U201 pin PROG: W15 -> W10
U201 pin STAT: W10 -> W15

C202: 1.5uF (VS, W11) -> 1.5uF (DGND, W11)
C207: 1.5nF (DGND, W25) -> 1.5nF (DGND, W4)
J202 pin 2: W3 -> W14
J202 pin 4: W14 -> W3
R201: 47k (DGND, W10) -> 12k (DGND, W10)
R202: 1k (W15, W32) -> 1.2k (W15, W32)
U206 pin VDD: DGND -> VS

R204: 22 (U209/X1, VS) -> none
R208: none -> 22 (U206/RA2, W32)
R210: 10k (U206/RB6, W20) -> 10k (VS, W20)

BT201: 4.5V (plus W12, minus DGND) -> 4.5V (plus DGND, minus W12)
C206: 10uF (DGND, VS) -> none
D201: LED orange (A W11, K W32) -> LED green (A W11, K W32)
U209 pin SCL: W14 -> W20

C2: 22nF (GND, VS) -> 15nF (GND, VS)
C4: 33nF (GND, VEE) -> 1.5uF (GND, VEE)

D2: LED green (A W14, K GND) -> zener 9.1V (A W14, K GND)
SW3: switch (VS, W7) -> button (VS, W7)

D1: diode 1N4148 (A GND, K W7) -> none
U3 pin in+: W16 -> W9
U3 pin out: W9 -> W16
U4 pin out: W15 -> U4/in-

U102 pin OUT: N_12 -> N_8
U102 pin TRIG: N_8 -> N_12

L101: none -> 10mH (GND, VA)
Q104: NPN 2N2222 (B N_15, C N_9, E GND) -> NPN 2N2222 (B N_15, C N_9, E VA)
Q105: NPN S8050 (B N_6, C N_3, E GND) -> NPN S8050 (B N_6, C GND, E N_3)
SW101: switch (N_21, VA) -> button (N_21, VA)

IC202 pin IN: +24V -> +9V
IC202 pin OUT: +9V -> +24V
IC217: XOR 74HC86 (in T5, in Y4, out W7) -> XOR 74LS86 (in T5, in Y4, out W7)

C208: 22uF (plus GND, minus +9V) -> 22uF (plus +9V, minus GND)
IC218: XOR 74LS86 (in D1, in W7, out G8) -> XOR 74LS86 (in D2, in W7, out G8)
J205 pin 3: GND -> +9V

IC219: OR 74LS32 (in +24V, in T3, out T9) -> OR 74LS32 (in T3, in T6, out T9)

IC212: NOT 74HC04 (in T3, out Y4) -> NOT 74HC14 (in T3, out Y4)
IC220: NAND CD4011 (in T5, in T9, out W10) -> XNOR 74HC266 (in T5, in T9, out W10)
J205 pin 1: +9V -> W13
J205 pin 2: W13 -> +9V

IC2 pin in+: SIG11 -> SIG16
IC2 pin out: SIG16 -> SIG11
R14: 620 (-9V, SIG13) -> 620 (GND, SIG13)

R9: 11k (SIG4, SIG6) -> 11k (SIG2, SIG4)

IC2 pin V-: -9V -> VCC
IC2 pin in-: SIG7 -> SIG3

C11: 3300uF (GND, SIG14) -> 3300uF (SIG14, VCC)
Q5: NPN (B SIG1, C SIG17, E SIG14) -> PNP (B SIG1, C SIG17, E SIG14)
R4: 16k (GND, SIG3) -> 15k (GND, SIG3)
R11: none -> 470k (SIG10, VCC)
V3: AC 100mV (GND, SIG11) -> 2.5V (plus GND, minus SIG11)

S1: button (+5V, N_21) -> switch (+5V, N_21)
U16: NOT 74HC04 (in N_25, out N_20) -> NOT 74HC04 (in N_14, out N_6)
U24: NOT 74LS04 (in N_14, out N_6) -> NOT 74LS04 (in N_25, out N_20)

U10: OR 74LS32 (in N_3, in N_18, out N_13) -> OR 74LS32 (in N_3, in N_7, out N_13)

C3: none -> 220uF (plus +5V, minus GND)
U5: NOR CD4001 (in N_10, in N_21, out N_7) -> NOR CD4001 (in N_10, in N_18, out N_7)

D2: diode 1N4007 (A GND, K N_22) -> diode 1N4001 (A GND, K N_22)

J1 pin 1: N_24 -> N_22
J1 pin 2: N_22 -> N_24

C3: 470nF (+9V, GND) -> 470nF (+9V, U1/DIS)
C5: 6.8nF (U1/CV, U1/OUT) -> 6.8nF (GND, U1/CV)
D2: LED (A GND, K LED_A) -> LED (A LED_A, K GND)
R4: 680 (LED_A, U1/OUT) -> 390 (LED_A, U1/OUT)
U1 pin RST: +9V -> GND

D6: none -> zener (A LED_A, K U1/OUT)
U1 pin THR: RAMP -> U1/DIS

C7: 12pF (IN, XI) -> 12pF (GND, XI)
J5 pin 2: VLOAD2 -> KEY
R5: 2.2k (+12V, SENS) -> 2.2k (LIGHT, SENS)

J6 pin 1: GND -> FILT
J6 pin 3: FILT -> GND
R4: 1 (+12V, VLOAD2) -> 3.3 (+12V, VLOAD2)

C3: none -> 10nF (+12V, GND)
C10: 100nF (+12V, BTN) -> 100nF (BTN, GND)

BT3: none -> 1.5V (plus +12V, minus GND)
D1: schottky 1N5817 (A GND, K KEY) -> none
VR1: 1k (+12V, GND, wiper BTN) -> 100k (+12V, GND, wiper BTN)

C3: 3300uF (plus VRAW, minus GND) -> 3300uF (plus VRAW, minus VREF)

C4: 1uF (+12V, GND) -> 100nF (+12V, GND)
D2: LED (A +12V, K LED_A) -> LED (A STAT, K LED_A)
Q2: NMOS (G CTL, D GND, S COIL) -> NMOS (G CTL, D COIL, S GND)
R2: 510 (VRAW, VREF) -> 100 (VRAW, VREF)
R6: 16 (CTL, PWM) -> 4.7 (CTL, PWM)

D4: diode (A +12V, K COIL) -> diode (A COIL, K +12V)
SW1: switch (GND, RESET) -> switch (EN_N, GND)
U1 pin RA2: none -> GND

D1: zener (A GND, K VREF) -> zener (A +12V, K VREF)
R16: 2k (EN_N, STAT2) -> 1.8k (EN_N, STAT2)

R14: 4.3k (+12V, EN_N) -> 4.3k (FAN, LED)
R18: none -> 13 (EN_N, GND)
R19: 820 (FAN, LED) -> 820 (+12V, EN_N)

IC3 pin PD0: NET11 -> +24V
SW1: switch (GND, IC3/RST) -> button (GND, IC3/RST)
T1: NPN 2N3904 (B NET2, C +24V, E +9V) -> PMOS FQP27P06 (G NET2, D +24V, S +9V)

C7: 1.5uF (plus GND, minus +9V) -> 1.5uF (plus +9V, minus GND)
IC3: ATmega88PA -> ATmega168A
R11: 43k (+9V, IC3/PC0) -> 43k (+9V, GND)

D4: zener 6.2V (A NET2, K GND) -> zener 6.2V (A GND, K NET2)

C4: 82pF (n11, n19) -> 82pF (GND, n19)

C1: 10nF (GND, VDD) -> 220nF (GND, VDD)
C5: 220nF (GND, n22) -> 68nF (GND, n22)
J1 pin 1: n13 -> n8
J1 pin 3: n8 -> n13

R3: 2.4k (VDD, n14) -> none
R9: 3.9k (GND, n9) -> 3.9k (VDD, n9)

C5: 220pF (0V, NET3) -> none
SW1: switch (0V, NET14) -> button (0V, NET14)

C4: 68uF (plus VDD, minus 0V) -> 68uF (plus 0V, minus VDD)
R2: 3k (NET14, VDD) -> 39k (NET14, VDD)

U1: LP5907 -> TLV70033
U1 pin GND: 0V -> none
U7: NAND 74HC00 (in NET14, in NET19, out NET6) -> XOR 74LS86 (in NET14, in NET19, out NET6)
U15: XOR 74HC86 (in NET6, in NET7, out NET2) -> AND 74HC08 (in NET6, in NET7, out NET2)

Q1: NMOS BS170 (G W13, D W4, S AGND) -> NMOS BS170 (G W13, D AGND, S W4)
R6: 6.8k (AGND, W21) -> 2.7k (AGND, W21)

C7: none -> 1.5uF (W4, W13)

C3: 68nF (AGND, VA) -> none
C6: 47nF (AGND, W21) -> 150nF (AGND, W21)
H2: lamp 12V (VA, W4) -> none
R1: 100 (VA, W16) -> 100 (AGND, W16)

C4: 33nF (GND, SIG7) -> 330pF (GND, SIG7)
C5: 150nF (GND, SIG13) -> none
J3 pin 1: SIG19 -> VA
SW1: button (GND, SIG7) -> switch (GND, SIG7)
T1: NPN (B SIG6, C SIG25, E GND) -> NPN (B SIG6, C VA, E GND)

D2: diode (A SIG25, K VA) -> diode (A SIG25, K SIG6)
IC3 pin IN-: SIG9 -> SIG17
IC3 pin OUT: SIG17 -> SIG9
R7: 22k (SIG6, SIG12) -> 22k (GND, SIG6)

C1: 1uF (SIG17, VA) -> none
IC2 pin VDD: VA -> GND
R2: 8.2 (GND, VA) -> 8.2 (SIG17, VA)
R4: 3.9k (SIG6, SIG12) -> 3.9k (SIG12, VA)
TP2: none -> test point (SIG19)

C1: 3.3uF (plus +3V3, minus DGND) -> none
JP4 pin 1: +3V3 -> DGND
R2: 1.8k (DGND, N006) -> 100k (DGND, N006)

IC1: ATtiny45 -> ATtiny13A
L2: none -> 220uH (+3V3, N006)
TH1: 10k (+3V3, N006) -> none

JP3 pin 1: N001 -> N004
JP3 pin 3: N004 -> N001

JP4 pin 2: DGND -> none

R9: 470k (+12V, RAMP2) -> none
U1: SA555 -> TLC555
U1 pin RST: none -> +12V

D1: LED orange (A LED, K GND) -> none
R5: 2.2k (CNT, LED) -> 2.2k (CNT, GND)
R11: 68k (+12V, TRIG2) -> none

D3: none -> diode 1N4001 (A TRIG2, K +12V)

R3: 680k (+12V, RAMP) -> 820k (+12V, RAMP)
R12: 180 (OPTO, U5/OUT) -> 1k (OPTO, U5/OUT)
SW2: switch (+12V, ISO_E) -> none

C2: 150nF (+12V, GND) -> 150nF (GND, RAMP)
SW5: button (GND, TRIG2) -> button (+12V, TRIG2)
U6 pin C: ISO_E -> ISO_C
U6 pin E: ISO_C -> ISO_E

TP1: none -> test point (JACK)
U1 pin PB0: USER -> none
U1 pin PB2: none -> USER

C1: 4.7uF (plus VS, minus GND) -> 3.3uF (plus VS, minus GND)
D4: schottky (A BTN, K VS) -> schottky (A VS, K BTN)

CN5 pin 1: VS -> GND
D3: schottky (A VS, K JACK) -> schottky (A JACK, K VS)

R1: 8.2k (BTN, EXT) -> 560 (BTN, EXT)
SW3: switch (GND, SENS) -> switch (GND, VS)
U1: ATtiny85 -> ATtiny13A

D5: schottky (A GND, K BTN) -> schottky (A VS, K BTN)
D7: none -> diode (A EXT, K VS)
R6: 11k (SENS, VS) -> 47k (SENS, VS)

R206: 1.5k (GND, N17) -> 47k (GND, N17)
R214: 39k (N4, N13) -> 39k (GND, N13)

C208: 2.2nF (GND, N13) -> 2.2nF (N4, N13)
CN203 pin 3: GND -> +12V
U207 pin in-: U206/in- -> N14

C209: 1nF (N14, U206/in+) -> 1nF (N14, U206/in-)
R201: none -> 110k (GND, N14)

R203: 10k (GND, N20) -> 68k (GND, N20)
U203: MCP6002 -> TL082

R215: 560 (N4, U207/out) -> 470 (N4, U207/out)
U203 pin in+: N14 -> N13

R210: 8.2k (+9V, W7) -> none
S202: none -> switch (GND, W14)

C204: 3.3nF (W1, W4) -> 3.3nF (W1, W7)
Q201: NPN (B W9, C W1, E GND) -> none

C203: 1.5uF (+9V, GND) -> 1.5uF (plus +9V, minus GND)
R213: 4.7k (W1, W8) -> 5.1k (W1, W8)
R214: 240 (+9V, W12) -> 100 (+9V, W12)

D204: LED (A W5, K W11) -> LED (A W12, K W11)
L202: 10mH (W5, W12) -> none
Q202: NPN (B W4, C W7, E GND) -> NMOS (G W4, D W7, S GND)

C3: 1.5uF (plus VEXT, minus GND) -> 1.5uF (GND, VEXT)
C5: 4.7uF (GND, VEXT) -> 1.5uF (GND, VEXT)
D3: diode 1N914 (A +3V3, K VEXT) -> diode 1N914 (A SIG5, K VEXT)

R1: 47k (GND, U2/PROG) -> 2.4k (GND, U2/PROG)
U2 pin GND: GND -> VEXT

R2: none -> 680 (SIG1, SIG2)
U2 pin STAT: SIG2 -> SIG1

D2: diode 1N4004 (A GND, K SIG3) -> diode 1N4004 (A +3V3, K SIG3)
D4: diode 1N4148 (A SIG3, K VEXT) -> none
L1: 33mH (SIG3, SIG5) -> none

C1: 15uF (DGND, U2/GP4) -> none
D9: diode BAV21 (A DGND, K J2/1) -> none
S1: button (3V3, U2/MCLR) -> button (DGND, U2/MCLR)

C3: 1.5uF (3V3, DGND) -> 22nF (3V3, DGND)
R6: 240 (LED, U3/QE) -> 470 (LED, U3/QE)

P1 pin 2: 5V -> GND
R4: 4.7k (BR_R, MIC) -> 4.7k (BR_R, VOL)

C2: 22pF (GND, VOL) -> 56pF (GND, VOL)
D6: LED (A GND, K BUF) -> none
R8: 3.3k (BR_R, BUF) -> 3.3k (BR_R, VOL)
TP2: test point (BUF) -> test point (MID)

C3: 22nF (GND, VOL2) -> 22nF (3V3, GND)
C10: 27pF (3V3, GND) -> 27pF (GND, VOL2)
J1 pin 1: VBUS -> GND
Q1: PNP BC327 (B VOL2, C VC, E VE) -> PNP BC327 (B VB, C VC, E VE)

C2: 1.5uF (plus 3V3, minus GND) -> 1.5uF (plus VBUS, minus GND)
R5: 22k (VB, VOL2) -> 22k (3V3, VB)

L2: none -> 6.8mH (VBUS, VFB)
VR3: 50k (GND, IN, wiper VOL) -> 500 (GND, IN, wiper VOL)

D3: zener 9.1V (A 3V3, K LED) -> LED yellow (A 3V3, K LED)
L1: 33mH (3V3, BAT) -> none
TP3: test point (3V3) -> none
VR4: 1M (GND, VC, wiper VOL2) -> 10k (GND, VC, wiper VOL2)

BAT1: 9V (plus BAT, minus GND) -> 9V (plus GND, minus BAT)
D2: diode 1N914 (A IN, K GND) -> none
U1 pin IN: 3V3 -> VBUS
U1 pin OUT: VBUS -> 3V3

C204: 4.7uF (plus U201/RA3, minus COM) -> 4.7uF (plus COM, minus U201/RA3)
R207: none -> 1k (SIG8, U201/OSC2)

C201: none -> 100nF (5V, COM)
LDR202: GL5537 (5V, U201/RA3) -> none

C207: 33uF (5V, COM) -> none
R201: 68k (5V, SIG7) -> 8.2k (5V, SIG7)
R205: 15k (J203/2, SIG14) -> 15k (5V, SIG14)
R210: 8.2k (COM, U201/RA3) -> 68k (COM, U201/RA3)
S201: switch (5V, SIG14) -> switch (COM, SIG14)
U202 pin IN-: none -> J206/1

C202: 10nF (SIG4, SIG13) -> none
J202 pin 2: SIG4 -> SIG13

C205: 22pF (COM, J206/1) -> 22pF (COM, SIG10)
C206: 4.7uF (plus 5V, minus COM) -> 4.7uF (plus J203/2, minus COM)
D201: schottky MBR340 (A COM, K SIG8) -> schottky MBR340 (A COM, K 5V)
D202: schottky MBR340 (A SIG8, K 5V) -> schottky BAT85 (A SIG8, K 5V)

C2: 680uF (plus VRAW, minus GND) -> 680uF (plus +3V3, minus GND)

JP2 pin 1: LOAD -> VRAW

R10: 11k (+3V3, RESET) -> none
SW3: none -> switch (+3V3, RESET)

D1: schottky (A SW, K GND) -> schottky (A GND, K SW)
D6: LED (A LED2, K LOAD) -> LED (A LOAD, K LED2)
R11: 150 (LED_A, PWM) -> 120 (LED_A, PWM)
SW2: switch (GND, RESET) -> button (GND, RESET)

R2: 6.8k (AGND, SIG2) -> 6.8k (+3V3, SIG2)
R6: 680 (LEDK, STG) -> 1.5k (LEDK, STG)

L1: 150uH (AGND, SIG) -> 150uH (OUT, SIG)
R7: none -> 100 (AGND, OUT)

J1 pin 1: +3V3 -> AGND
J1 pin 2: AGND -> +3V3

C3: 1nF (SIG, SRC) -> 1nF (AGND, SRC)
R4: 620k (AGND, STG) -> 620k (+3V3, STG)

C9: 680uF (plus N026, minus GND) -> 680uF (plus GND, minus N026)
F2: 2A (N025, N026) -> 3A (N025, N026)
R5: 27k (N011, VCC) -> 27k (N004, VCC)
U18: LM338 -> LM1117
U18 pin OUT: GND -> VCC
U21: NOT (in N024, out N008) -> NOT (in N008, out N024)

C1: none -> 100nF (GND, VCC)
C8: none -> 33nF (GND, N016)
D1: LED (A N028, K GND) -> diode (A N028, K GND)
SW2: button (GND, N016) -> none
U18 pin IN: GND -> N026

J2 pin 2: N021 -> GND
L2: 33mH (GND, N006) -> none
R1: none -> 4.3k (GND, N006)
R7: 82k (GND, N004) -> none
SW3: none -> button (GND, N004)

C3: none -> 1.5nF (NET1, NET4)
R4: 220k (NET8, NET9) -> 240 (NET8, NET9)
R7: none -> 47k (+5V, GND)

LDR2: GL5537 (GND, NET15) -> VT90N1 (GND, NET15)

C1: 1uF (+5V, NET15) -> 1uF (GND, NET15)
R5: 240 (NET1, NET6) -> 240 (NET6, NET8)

______________________________

YOUR ASSIGNMENT → The expected answer is a copy of each line in the listing above that contains "zener".

YOUR RESPONSE →
D2: LED green (A W14, K GND) -> zener 9.1V (A W14, K GND)
D6: none -> zener (A LED_A, K U1/OUT)
D1: zener (A GND, K VREF) -> zener (A +12V, K VREF)
D4: zener 6.2V (A NET2, K GND) -> zener 6.2V (A GND, K NET2)
D3: zener 9.1V (A 3V3, K LED) -> LED yellow (A 3V3, K LED)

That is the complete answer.